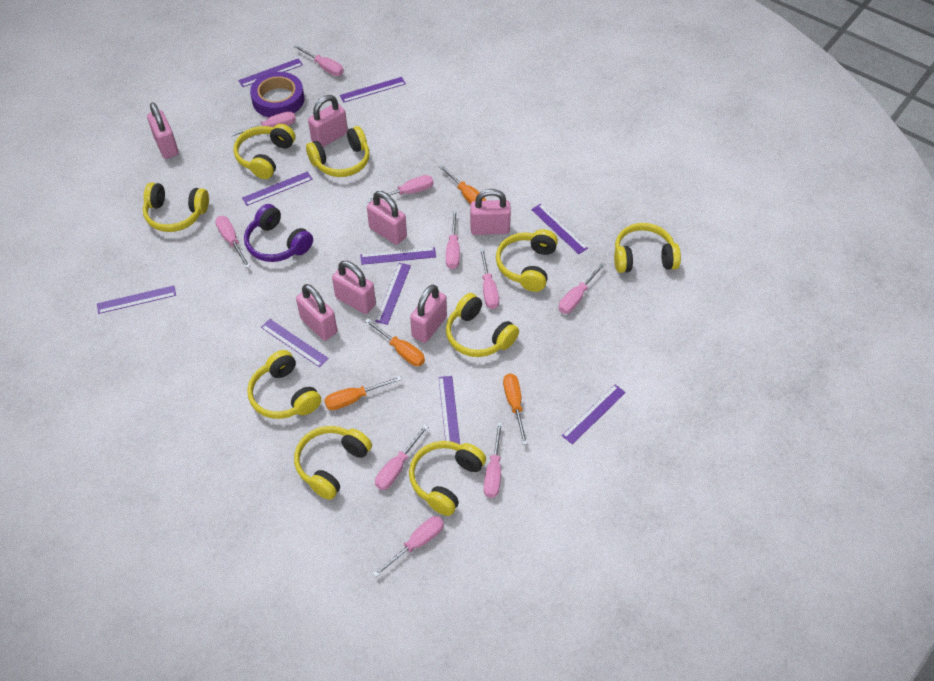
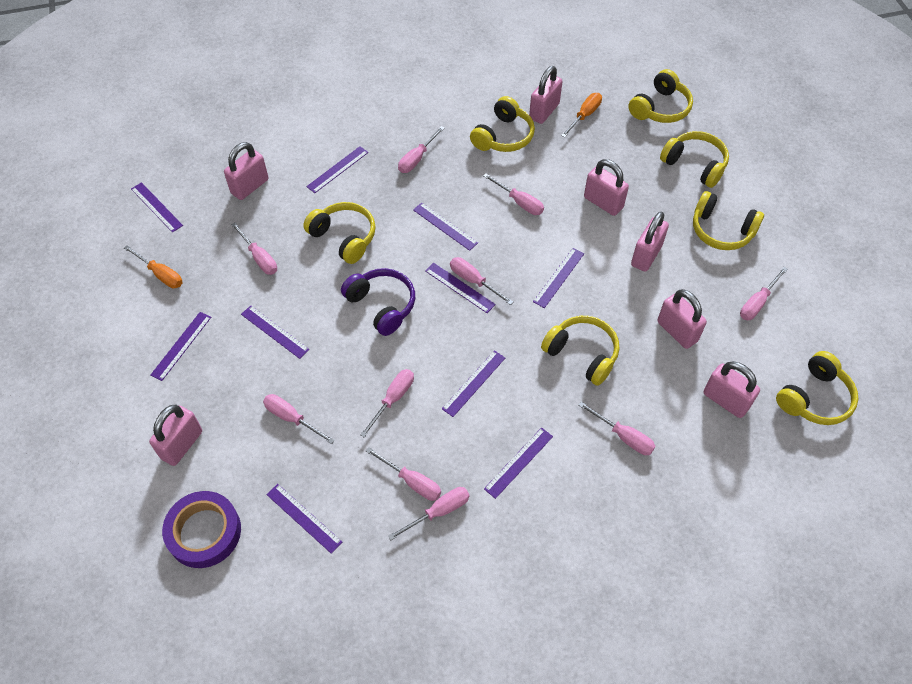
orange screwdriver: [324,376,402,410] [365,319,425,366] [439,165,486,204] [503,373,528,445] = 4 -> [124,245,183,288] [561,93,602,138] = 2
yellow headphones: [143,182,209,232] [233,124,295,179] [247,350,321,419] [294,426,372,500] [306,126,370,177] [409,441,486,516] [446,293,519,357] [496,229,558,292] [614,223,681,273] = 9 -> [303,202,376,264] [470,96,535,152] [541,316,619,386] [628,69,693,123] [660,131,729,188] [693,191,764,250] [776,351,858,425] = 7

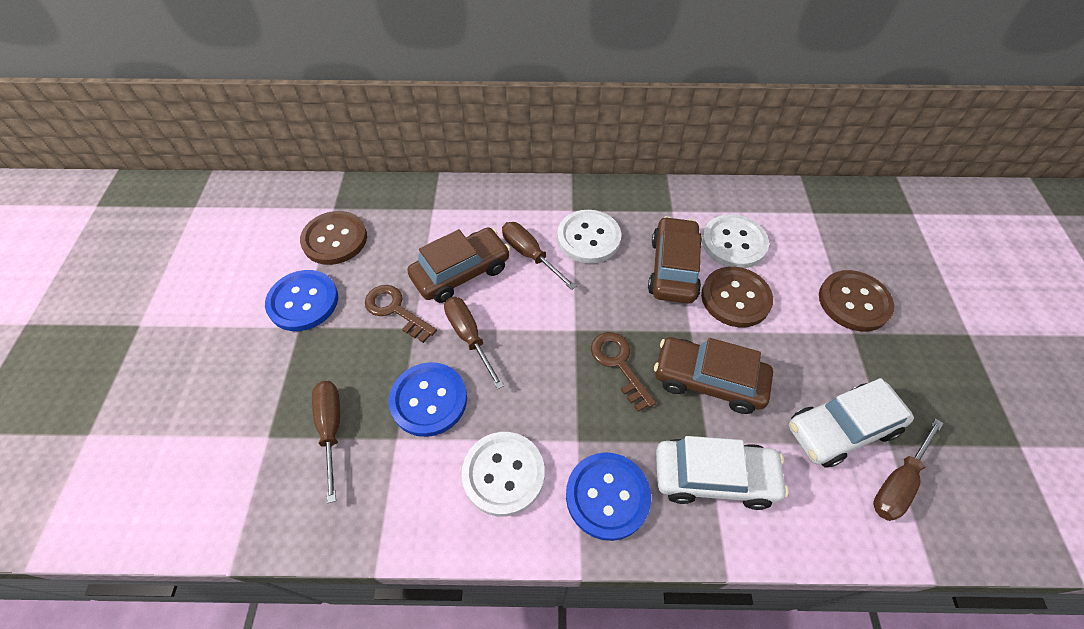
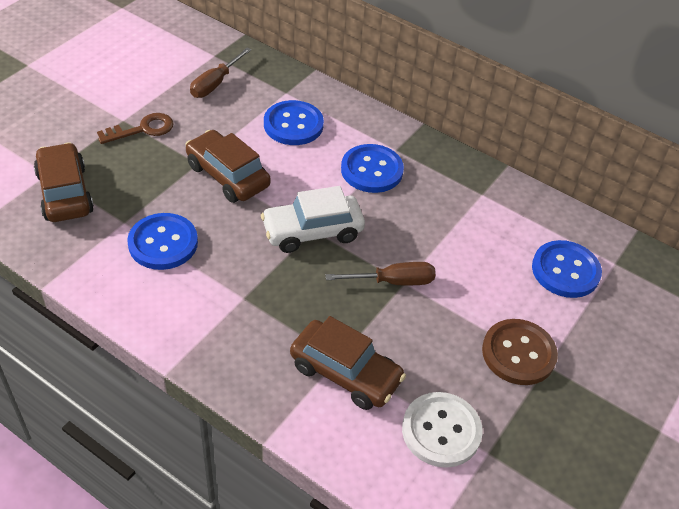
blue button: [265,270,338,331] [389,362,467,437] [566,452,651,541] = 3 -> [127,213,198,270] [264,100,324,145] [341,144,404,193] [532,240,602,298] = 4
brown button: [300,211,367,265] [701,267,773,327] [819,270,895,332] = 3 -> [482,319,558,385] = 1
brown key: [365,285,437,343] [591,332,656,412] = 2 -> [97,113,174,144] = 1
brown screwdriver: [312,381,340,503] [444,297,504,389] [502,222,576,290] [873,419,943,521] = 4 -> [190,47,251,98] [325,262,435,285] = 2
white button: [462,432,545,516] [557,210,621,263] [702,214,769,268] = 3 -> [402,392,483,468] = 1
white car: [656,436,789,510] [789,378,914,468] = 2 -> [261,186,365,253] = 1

::::::::::

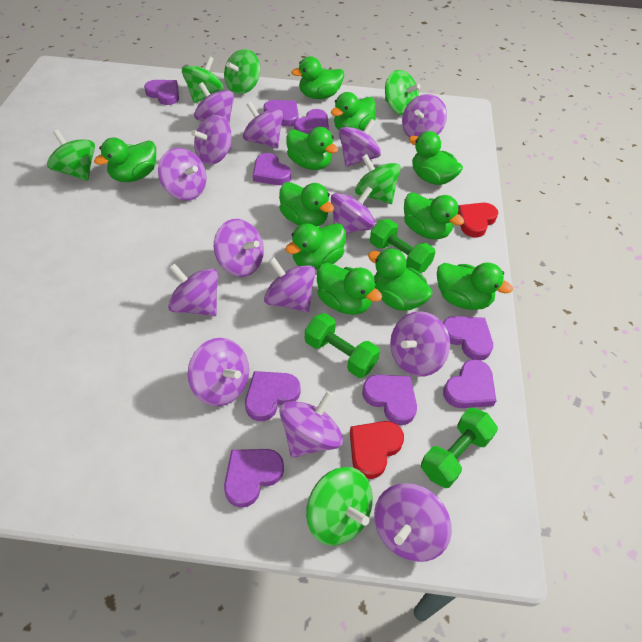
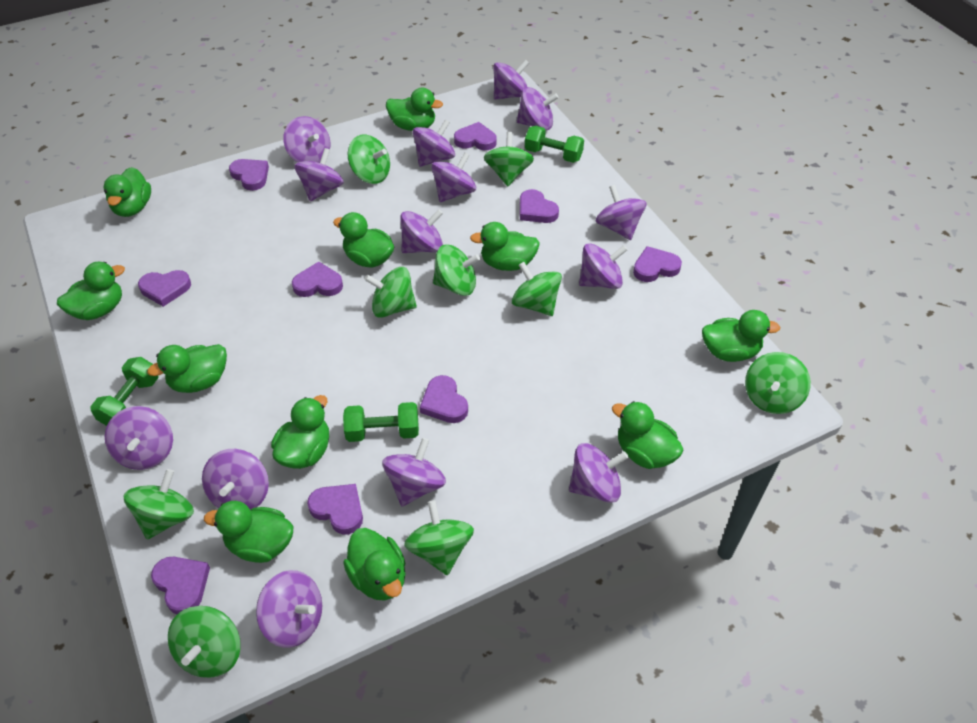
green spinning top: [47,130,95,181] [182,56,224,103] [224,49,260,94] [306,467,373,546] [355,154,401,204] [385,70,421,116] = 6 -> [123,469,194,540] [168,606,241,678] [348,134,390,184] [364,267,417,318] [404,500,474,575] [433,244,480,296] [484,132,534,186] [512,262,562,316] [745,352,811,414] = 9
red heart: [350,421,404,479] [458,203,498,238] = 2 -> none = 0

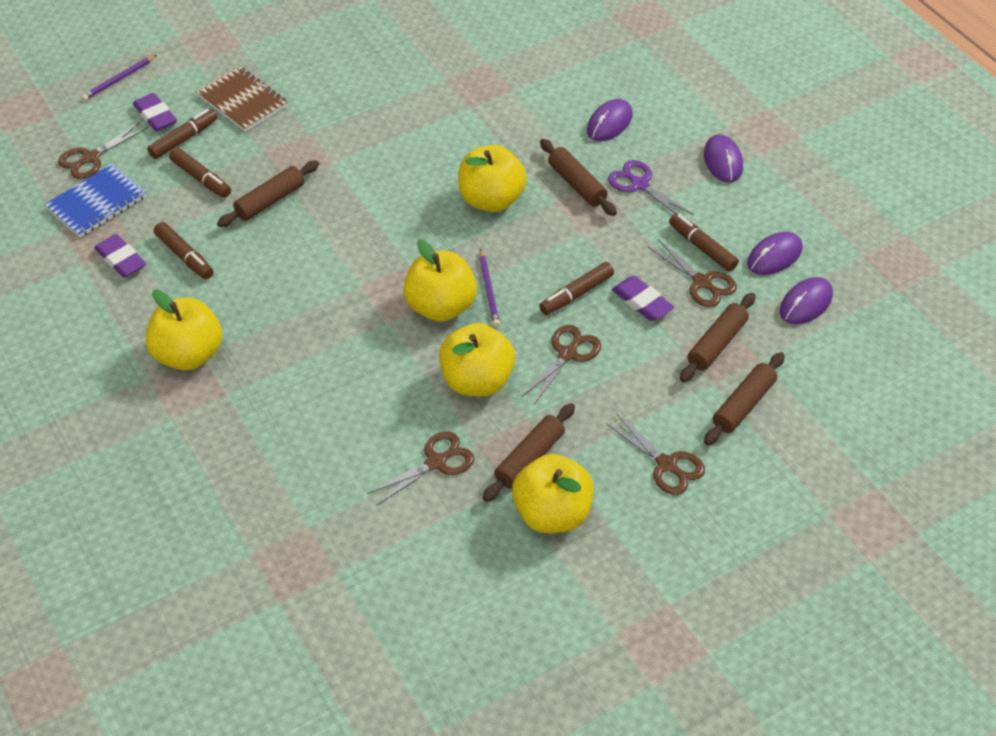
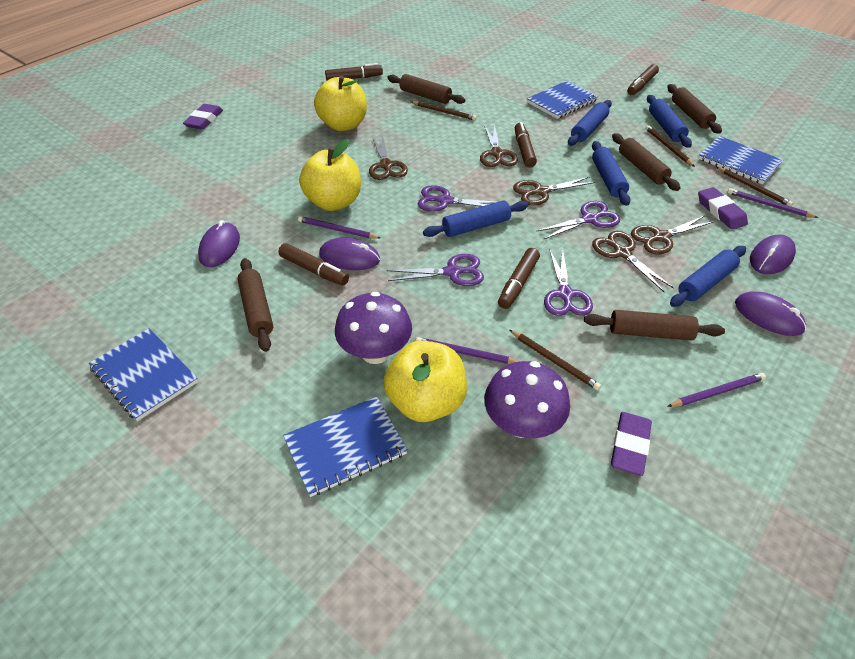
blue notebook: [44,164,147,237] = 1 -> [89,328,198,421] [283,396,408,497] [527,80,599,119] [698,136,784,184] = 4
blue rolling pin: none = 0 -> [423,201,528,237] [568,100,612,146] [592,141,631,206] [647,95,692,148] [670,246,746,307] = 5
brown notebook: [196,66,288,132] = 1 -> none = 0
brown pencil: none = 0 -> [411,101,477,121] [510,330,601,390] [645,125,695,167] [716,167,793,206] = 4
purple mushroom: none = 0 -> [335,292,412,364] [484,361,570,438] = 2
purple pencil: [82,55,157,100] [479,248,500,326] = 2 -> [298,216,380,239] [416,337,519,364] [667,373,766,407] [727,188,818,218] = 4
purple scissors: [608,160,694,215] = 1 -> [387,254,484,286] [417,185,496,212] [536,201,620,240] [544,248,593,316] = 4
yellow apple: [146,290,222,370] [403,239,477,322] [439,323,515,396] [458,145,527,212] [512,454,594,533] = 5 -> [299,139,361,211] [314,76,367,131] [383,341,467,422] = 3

::::::::::

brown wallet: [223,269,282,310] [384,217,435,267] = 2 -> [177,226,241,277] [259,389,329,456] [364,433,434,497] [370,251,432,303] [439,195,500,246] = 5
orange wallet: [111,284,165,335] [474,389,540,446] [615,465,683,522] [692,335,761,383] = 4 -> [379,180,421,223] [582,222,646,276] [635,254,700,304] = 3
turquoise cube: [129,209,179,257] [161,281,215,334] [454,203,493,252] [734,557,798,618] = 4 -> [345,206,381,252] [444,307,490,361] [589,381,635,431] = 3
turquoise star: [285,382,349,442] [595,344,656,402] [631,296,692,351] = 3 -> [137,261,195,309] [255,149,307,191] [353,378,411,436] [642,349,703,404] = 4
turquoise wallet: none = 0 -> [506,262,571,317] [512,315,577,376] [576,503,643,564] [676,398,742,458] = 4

::::::::::

Problem => Note how many lines of the entries contain the string "turquoise", then give that number by itself.

Final answer => 3